## Aim of the exercise
Copy every entry exactly as given, minus the images.

## Information
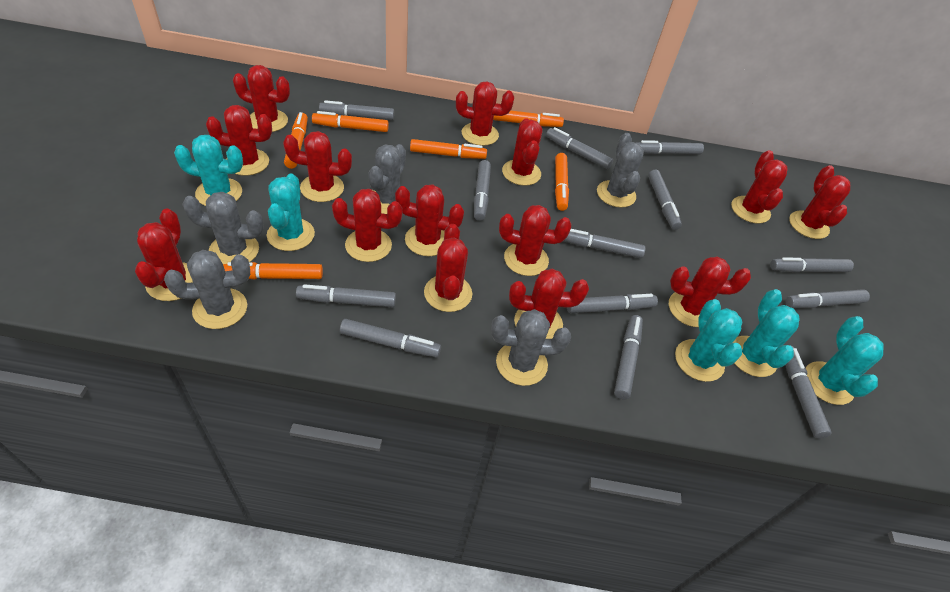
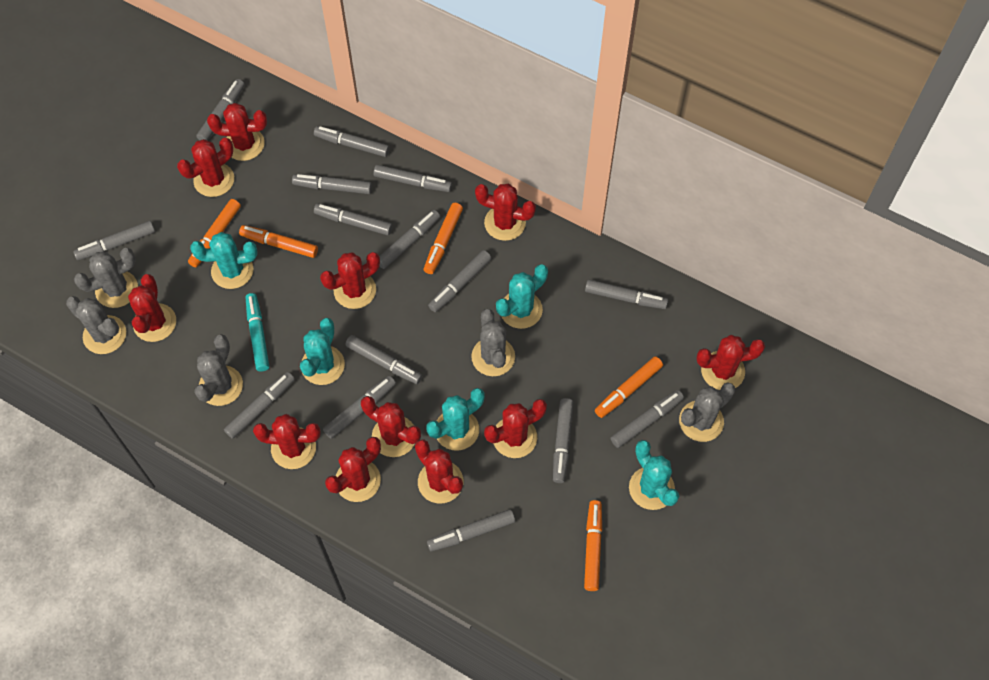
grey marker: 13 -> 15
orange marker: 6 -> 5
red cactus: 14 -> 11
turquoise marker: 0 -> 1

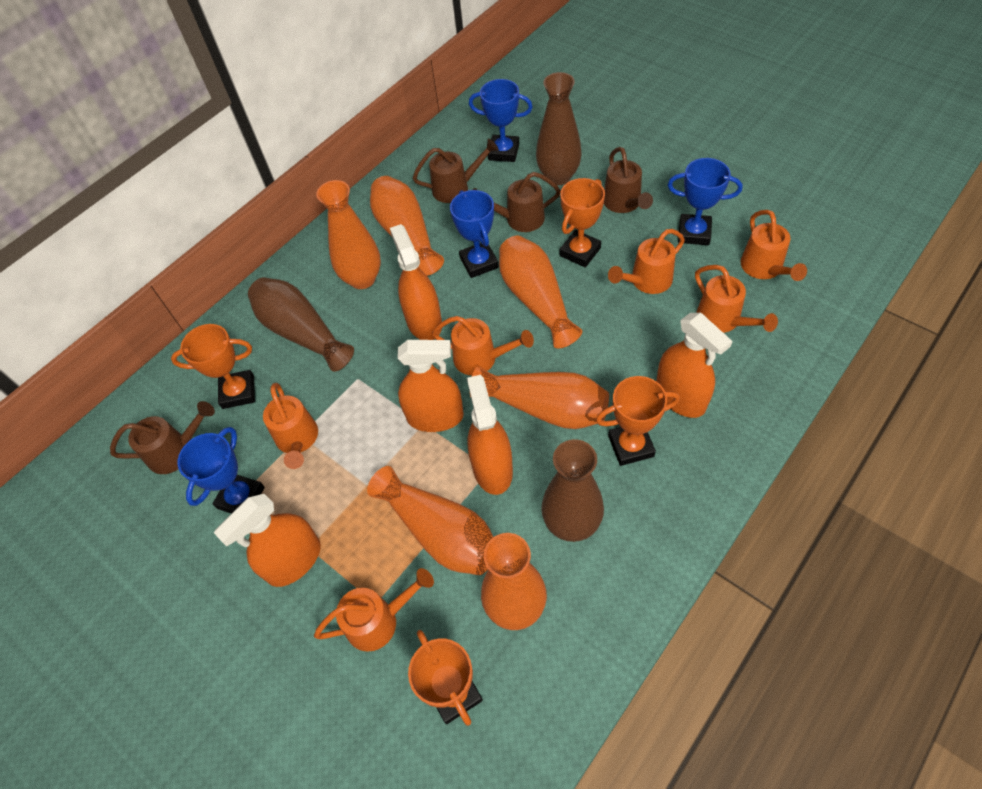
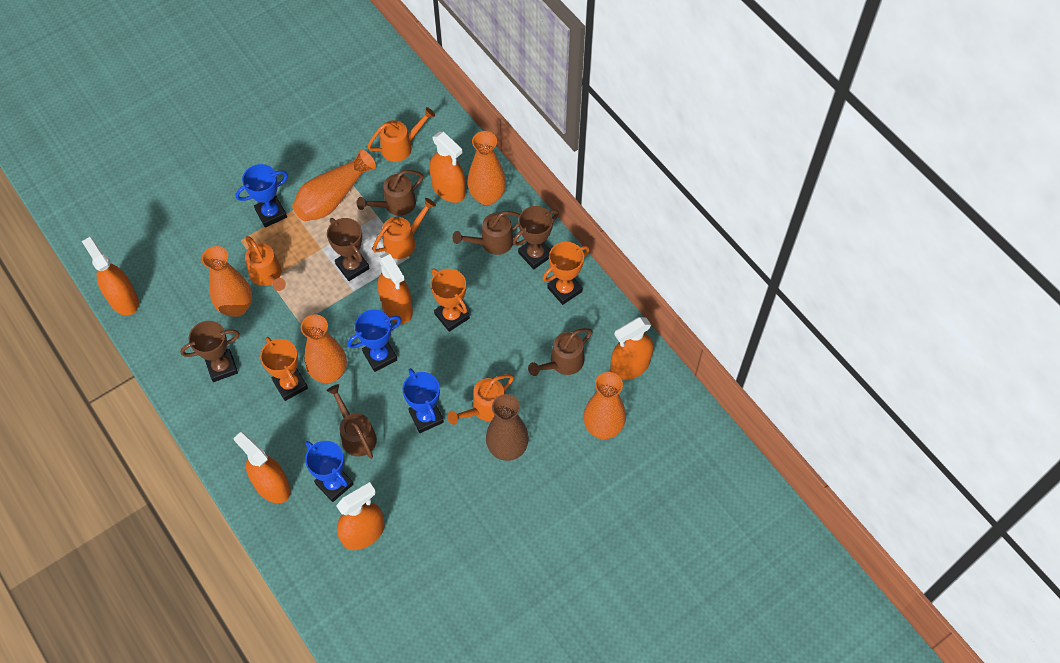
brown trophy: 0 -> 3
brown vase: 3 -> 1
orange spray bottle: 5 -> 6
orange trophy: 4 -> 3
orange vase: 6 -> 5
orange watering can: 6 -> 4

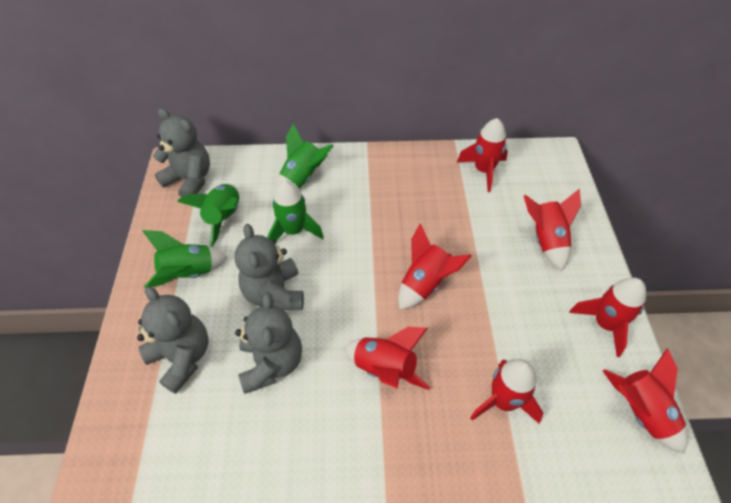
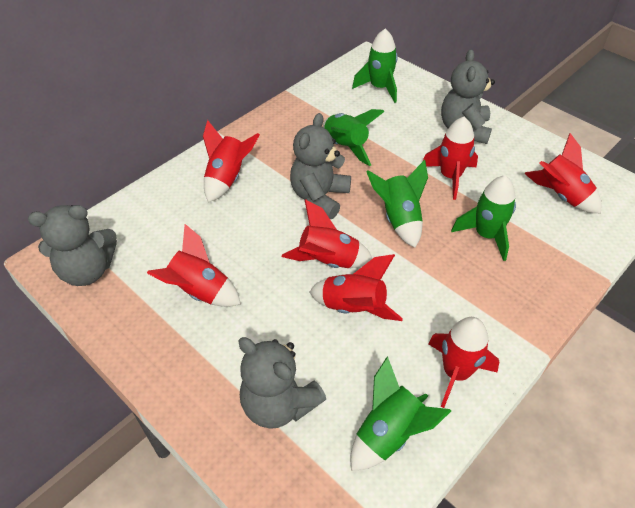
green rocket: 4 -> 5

## Written answer
grey marker: 13 -> 15
orange marker: 6 -> 5
red cactus: 14 -> 11
turquoise marker: 0 -> 1

brown trophy: 0 -> 3
brown vase: 3 -> 1
orange spray bottle: 5 -> 6
orange trophy: 4 -> 3
orange vase: 6 -> 5
orange watering can: 6 -> 4

green rocket: 4 -> 5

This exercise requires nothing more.